# Problem:
The pictures stay out; everything else in the entries below must be returned exactly.

# Records to process:
☆ ☆ ☆

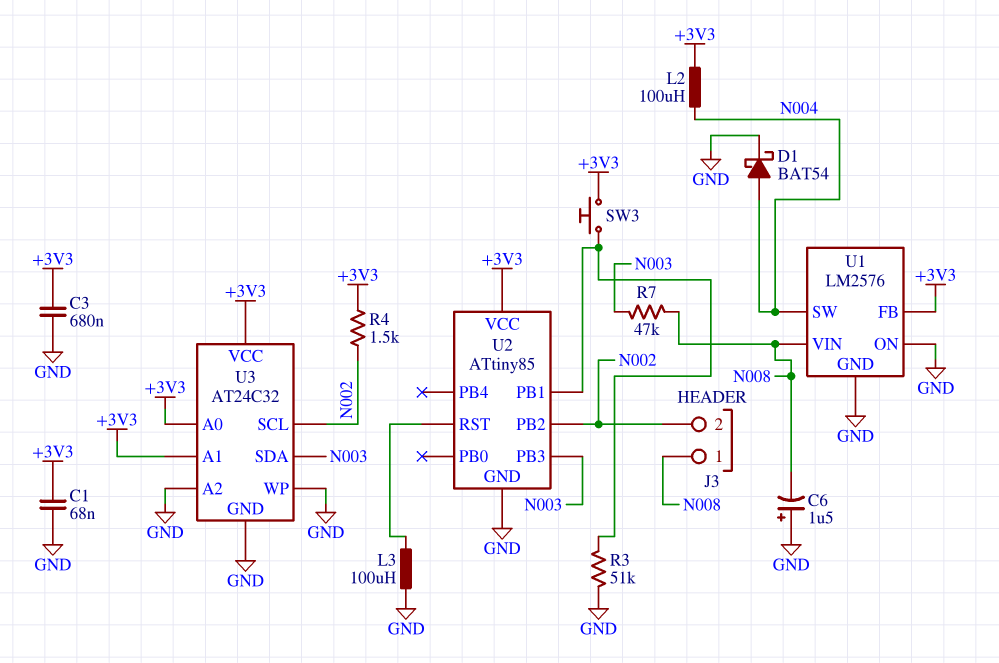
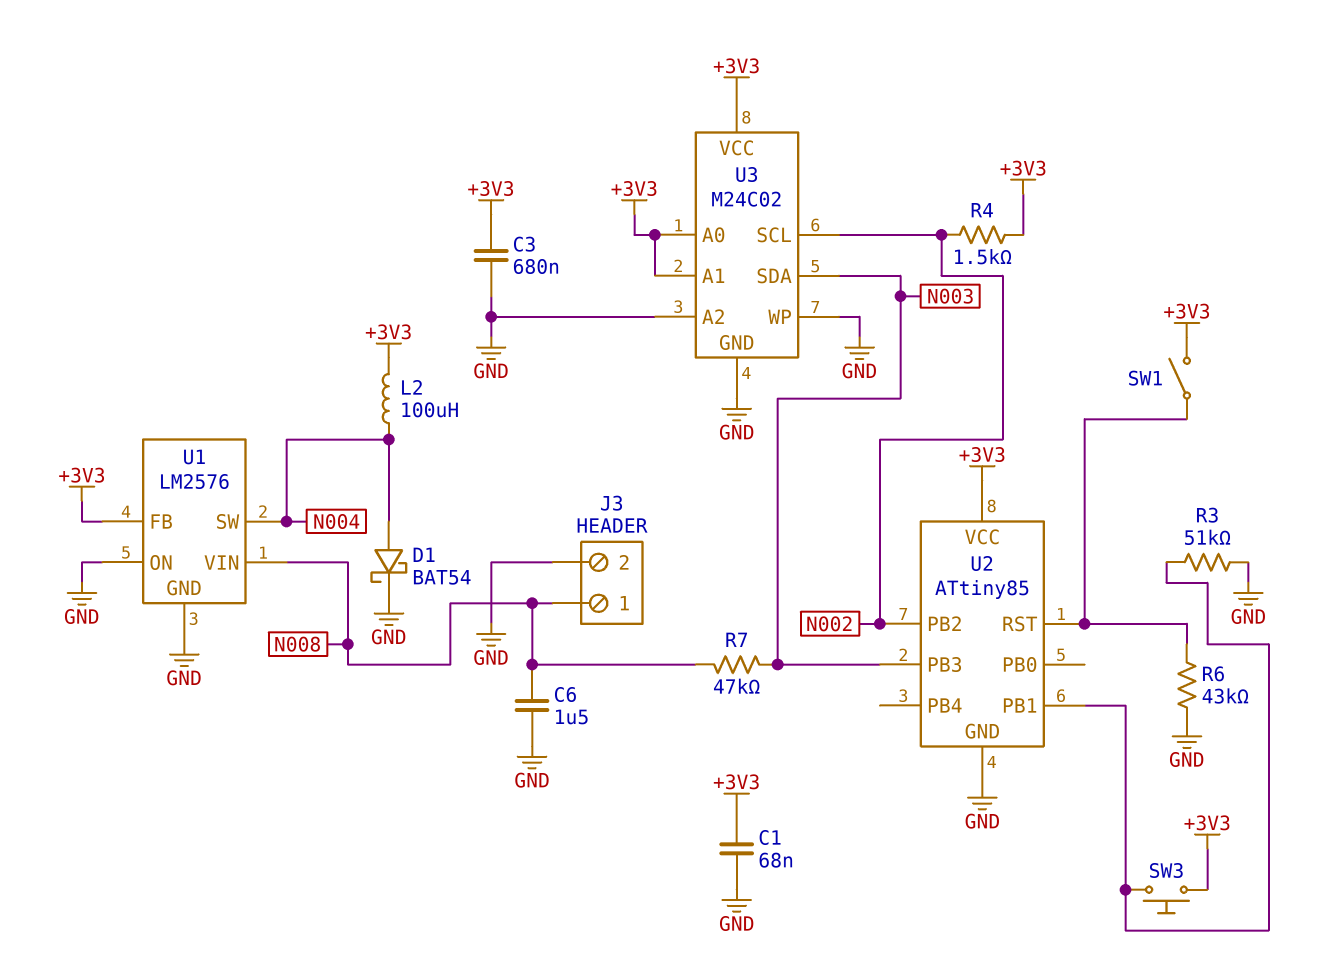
C6: 1.5uF (plus GND, minus N008) -> 1.5uF (GND, N008)
J3 pin 2: N002 -> GND
L3: 100uH (GND, U2/RST) -> none
R6: none -> 43k (GND, U2/RST)
SW1: none -> switch (+3V3, U2/RST)
U3: AT24C32 -> M24C02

☆ ☆ ☆

# Exercise answer:
C6: 1.5uF (plus GND, minus N008) -> 1.5uF (GND, N008)
J3 pin 2: N002 -> GND
L3: 100uH (GND, U2/RST) -> none
R6: none -> 43k (GND, U2/RST)
SW1: none -> switch (+3V3, U2/RST)
U3: AT24C32 -> M24C02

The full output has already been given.